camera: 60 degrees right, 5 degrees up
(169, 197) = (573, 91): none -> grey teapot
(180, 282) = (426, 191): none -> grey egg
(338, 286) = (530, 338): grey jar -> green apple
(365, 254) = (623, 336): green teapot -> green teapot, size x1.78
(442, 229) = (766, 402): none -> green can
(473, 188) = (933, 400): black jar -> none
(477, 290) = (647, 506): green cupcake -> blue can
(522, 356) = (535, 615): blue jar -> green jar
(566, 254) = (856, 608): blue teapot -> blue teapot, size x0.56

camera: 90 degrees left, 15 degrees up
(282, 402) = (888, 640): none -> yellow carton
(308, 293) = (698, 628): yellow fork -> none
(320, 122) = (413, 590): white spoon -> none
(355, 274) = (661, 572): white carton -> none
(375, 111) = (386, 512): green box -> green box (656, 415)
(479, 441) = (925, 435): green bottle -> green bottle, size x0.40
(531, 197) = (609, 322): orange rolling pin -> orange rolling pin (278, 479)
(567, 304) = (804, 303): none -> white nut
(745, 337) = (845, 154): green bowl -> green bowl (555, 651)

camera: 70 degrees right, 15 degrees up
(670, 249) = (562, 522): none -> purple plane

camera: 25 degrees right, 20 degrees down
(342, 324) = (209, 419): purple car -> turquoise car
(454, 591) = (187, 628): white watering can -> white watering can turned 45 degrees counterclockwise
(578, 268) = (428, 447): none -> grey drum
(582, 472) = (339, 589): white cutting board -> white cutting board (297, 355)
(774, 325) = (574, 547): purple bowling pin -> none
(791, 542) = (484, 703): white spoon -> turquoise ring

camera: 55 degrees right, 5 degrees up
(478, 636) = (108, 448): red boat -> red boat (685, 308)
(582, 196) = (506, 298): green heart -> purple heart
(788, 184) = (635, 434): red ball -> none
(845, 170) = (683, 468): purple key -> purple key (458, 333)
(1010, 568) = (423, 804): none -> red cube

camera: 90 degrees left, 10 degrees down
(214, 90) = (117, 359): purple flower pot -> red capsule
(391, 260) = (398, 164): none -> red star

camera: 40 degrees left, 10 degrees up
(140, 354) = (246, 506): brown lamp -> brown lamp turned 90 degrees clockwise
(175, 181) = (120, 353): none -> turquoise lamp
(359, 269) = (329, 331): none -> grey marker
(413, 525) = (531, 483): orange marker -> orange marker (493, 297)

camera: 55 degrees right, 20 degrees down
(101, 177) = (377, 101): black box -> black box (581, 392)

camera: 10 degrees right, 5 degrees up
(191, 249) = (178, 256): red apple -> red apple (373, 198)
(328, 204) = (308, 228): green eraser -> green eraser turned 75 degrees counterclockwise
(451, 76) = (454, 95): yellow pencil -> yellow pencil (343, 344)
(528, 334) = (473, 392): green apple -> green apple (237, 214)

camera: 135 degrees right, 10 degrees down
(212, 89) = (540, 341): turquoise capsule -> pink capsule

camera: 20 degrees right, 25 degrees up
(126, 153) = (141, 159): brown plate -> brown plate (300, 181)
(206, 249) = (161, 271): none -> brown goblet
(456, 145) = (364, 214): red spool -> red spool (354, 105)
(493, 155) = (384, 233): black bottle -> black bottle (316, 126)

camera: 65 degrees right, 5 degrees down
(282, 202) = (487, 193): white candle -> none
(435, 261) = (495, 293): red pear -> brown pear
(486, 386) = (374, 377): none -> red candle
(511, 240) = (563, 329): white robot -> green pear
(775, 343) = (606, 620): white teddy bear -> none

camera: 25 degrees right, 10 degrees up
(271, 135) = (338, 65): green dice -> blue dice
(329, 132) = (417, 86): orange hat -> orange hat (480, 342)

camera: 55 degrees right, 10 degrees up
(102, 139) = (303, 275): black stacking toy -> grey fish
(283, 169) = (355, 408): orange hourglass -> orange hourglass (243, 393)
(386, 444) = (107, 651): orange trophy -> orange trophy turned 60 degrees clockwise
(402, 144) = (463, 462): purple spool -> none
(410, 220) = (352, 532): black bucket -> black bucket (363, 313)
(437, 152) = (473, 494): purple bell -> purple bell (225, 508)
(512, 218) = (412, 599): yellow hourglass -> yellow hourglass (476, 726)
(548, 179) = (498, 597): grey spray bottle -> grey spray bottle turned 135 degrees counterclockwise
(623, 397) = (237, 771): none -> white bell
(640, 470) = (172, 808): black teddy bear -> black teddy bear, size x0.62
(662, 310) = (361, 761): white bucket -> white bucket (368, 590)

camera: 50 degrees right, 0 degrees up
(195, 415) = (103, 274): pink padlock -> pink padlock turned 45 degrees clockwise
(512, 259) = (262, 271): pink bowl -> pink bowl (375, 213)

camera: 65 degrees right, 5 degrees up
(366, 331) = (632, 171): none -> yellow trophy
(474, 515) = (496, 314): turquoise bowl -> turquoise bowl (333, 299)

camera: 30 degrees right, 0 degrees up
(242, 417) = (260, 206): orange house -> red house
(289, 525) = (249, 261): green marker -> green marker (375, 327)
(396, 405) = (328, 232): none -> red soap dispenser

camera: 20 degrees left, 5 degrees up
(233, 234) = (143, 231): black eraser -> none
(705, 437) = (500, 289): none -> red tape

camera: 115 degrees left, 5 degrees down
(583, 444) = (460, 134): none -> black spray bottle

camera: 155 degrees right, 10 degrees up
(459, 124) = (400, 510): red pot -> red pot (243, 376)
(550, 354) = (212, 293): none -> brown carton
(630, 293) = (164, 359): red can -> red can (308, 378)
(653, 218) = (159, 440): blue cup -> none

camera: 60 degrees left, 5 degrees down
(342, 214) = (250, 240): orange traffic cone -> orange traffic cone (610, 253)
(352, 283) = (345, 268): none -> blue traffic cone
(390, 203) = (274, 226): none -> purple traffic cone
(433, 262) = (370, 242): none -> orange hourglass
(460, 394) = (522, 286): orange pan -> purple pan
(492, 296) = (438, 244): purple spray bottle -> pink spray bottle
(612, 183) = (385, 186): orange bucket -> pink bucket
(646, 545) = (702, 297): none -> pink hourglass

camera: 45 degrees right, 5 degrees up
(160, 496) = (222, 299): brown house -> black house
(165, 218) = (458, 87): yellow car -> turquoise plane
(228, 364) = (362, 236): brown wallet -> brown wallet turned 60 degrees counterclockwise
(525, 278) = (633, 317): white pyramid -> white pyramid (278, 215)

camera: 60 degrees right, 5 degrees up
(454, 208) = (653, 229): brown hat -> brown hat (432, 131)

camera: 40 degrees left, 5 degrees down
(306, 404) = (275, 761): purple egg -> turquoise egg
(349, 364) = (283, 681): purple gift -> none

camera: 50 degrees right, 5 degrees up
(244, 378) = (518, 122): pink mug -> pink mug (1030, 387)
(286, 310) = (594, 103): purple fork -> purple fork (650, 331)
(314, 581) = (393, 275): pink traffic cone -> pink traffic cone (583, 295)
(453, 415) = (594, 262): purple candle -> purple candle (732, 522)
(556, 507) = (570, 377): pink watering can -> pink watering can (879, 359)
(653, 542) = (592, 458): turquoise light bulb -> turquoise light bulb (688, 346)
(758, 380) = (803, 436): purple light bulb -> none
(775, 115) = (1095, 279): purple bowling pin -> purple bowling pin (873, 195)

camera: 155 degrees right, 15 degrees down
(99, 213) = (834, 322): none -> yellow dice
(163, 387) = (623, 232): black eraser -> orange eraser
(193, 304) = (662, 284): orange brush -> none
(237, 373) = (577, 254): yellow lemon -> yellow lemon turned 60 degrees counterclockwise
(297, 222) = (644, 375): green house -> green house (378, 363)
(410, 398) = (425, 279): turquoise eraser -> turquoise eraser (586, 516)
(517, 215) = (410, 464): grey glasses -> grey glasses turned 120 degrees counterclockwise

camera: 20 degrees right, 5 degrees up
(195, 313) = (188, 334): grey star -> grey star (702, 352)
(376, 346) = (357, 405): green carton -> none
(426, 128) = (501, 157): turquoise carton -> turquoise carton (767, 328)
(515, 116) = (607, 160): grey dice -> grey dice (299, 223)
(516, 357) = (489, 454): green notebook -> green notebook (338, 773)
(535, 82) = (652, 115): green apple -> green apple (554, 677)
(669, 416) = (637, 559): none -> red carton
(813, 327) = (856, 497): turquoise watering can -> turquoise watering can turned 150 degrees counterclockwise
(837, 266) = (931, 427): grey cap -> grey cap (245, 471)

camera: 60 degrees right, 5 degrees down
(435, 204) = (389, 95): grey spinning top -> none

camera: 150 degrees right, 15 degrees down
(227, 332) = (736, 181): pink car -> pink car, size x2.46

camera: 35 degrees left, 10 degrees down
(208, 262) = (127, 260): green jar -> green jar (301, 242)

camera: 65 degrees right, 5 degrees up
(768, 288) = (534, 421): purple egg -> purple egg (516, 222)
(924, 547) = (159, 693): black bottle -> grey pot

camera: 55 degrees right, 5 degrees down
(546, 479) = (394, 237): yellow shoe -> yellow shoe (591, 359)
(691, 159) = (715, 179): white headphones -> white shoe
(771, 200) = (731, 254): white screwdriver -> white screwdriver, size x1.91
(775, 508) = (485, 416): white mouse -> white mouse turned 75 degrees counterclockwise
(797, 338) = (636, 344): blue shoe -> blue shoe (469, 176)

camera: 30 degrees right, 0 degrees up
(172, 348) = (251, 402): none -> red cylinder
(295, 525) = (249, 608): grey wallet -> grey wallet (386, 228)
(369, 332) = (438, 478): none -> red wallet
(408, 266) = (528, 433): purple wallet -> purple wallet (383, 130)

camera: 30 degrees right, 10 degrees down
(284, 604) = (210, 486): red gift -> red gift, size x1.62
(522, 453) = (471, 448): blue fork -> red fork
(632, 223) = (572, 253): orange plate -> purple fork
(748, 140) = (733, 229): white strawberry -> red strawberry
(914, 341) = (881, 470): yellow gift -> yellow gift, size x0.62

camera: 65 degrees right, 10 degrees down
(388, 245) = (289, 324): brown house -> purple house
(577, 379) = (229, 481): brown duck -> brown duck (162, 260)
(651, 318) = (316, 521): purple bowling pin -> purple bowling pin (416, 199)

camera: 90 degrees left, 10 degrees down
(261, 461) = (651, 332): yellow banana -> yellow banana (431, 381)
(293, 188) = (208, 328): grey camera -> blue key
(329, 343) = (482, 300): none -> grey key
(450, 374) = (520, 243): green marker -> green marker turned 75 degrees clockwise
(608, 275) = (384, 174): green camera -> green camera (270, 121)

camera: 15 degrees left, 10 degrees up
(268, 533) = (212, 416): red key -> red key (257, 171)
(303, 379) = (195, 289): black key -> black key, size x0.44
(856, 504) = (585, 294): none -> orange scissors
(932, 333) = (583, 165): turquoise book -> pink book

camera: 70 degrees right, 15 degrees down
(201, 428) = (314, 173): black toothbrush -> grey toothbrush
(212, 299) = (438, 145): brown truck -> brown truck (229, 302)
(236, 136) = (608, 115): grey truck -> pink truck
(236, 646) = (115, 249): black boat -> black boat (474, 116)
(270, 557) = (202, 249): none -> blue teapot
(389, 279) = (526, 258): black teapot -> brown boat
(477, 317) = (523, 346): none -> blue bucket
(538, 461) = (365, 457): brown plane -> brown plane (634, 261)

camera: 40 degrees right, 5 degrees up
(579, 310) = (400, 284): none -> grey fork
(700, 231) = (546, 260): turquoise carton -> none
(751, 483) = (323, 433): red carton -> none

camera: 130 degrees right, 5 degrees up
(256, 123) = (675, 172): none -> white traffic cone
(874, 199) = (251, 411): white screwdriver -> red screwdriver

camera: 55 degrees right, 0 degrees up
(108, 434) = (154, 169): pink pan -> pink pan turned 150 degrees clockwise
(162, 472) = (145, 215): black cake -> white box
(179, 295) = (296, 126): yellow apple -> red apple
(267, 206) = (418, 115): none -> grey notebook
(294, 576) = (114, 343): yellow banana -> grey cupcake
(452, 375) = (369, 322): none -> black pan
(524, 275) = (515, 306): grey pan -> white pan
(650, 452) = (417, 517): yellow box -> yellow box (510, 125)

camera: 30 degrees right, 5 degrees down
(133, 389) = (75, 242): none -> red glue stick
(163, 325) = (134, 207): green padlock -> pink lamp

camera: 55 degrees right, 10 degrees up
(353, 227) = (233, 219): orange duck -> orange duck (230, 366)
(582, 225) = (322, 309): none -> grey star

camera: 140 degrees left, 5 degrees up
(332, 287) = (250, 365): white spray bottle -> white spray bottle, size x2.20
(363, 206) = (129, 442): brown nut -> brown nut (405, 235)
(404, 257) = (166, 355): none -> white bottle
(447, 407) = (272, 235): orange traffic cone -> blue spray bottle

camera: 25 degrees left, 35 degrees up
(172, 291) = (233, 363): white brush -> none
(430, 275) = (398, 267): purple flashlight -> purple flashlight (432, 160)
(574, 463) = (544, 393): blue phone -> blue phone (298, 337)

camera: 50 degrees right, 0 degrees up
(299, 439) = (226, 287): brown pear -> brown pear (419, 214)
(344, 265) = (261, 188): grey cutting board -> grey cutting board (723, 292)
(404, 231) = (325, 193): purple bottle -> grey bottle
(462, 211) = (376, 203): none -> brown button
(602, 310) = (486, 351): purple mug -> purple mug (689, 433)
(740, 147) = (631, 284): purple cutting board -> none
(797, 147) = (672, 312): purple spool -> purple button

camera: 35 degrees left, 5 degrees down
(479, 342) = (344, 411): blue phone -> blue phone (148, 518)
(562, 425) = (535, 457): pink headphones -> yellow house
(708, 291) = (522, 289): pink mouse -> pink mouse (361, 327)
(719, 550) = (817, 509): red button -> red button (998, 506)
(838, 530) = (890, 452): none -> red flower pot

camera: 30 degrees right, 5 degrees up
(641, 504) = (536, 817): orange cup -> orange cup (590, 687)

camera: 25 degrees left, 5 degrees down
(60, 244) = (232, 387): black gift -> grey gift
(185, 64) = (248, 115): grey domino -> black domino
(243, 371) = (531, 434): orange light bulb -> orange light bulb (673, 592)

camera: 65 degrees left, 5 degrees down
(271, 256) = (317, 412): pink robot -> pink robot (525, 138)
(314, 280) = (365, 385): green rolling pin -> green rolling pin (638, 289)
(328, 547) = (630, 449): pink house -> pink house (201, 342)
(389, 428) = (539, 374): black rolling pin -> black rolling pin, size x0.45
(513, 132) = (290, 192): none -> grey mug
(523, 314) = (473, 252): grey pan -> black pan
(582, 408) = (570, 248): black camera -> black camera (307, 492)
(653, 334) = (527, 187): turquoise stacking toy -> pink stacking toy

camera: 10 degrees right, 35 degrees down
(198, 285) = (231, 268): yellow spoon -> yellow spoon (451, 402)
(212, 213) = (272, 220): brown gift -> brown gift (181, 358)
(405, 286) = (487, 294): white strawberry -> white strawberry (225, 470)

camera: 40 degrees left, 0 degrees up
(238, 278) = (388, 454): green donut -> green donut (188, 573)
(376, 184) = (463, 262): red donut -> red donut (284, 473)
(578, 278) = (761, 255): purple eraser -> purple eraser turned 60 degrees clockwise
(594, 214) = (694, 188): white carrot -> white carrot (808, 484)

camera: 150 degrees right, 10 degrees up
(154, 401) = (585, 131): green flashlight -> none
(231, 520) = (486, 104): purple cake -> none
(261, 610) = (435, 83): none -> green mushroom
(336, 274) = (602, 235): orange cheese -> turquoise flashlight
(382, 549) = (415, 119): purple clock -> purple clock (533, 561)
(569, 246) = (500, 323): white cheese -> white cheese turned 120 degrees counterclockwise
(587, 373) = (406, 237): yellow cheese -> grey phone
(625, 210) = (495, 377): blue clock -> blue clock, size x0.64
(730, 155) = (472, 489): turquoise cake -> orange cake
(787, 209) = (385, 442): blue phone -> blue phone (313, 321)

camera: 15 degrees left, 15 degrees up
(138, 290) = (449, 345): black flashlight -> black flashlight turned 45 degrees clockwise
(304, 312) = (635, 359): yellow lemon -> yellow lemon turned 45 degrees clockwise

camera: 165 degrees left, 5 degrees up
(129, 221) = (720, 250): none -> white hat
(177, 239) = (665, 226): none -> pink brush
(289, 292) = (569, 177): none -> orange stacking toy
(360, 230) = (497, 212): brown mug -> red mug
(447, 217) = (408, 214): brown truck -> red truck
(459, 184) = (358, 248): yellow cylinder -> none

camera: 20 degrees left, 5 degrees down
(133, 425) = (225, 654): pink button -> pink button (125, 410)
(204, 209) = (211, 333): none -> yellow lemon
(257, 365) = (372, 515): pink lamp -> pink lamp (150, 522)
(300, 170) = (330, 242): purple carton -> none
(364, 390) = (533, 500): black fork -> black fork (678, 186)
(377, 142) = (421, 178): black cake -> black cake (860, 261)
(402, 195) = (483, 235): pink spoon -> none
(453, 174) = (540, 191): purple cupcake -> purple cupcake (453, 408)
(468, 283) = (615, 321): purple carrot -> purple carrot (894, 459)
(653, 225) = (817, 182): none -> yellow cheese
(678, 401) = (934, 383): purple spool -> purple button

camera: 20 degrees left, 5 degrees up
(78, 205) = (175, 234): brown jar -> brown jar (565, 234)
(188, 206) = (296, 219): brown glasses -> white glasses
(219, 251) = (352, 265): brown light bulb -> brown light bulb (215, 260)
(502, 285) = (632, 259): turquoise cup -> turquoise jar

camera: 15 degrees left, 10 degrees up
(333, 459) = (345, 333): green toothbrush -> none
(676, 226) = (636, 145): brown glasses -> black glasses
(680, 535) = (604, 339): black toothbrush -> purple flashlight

^^^^^^^^

Your instructions:
Above are the records; from them, give again exactly the lines from the one containing "(289, 292) = (569, 177): none" through the one containing "(300, 170) = (330, 242): purple", both included.

Response area:
(289, 292) = (569, 177): none -> orange stacking toy
(360, 230) = (497, 212): brown mug -> red mug
(447, 217) = (408, 214): brown truck -> red truck
(459, 184) = (358, 248): yellow cylinder -> none

camera: 20 degrees left, 5 degrees down
(133, 425) = (225, 654): pink button -> pink button (125, 410)
(204, 209) = (211, 333): none -> yellow lemon
(257, 365) = (372, 515): pink lamp -> pink lamp (150, 522)
(300, 170) = (330, 242): purple carton -> none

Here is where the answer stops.